## Work to be completed
Every entry should be returned unchanged, with the pictures omitted.

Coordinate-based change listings
..........

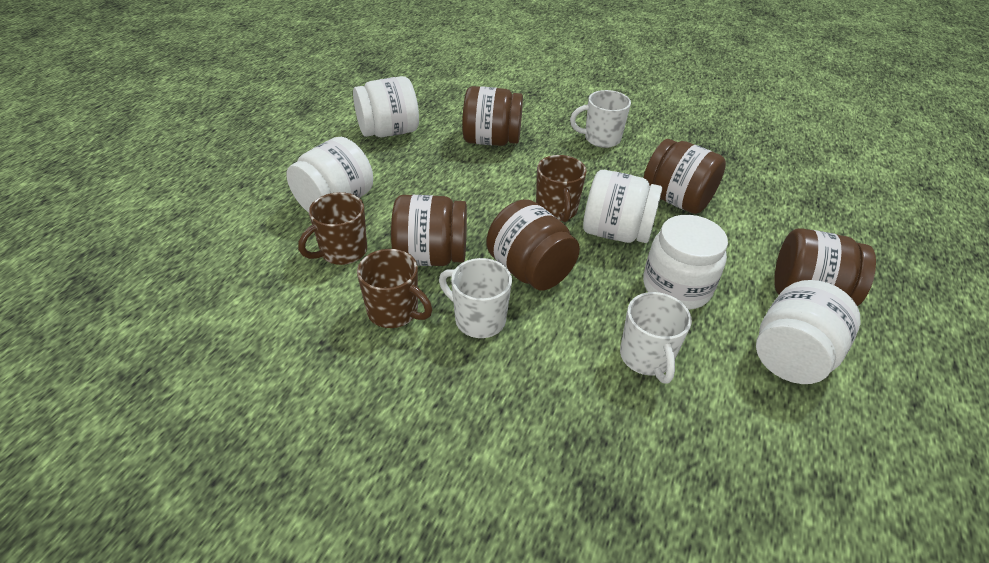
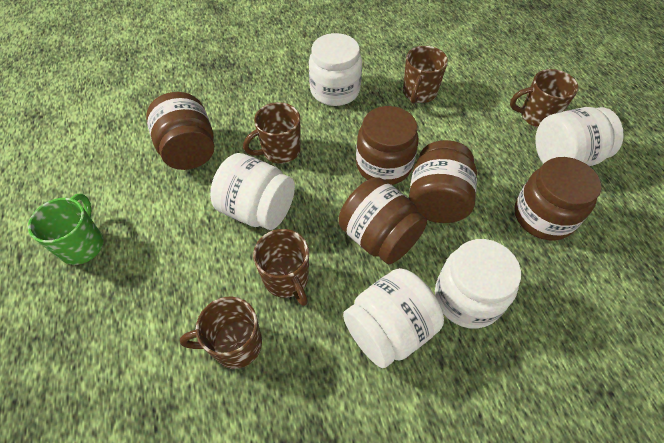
brown mug: 3 -> 5
green mug: 0 -> 1
white mug: 3 -> 0

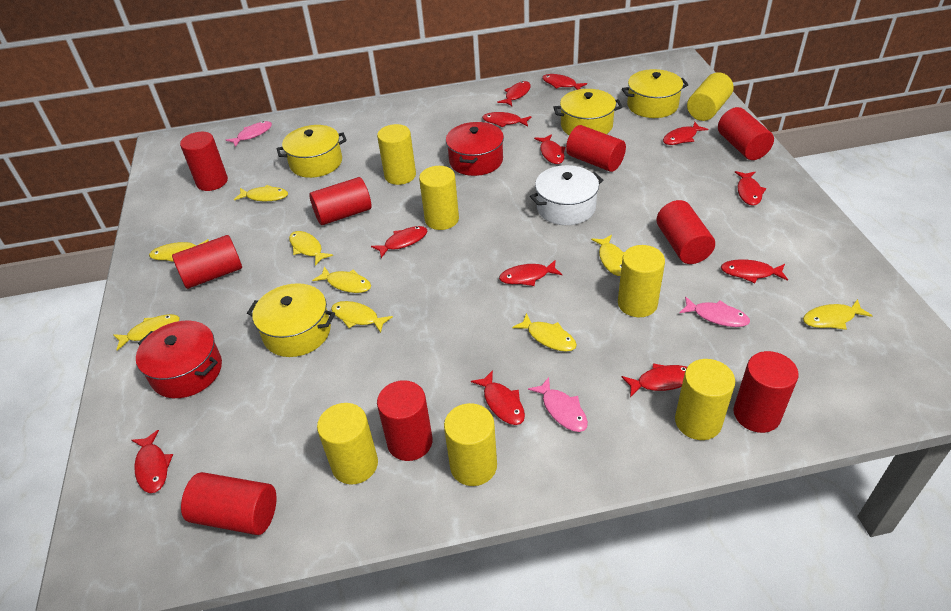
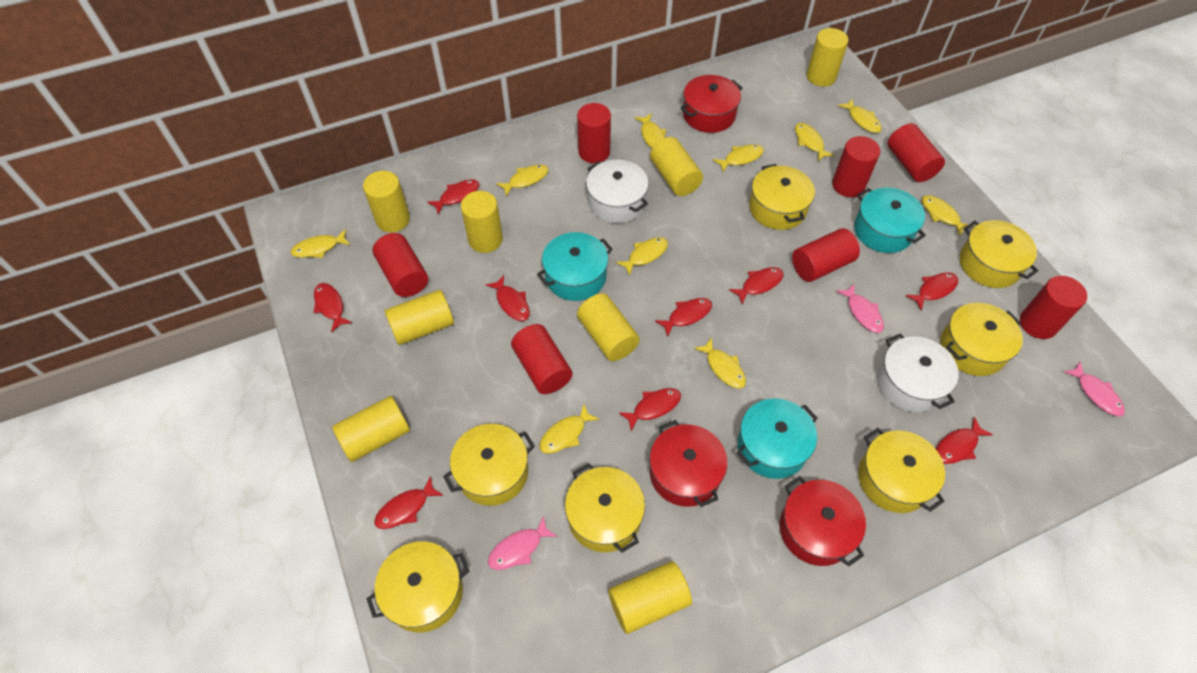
red cylinder: 9 -> 7
red fish: 12 -> 9
red pot: 2 -> 3
turquoise pot: 0 -> 3
white pot: 1 -> 2
yellow cylinder: 7 -> 8
yellow fish: 9 -> 10
yellow pot: 4 -> 7

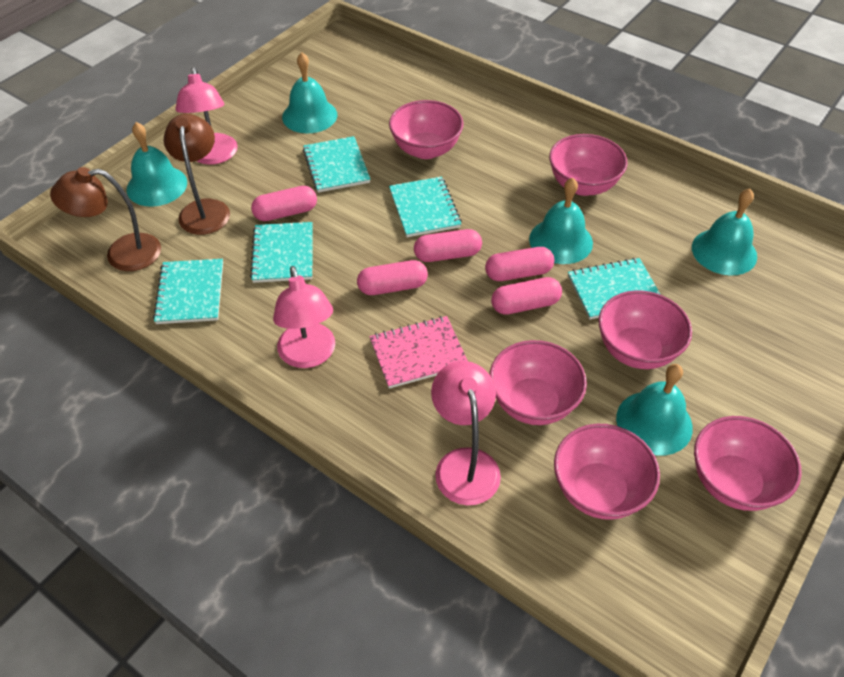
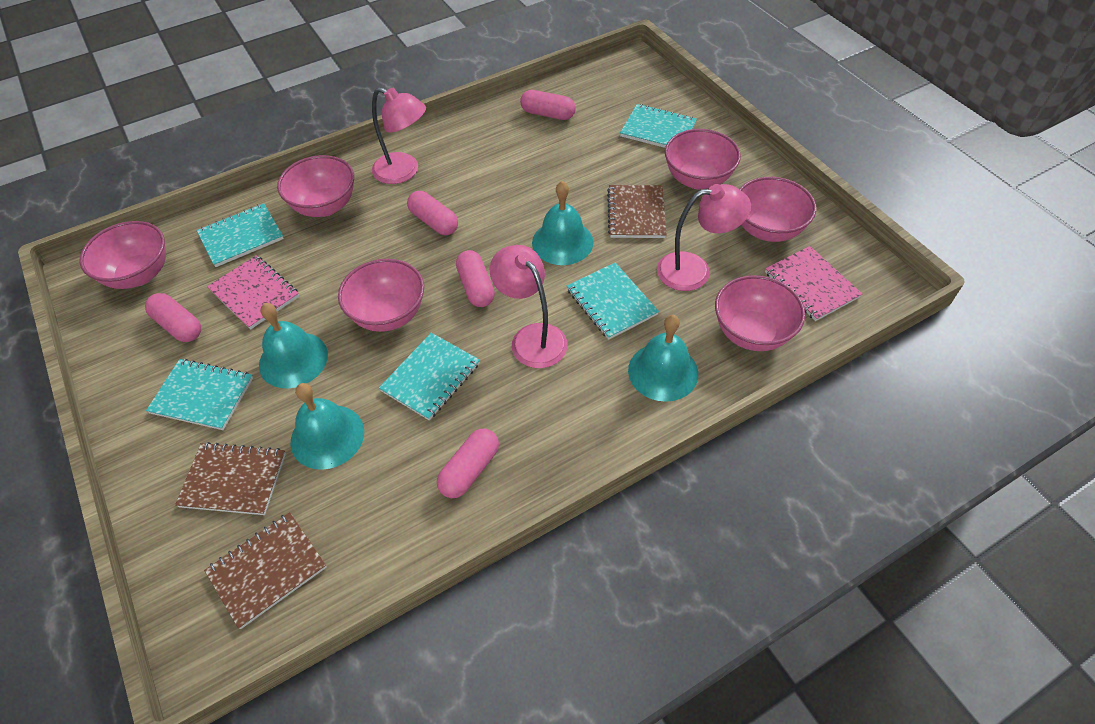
brown lamp: 2 -> 0
brown notebook: 0 -> 3
pink notebook: 1 -> 2
turquoise bell: 5 -> 4

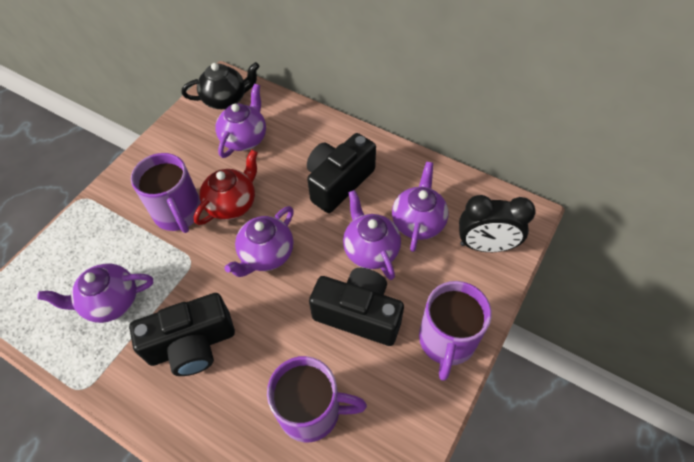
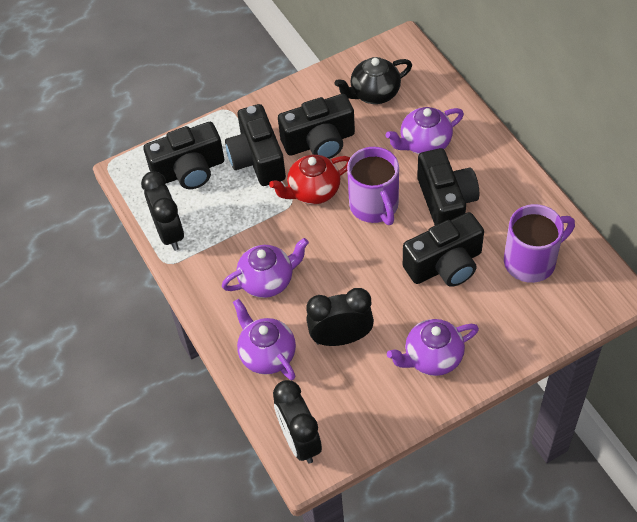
black camera: 3 -> 5
black clock: 1 -> 3
purple mug: 3 -> 2
purple teapot: 5 -> 4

..........

## Solution for this exercise
brown mug: 3 -> 5
green mug: 0 -> 1
white mug: 3 -> 0

red cylinder: 9 -> 7
red fish: 12 -> 9
red pot: 2 -> 3
turquoise pot: 0 -> 3
white pot: 1 -> 2
yellow cylinder: 7 -> 8
yellow fish: 9 -> 10
yellow pot: 4 -> 7

brown lamp: 2 -> 0
brown notebook: 0 -> 3
pink notebook: 1 -> 2
turquoise bell: 5 -> 4

black camera: 3 -> 5
black clock: 1 -> 3
purple mug: 3 -> 2
purple teapot: 5 -> 4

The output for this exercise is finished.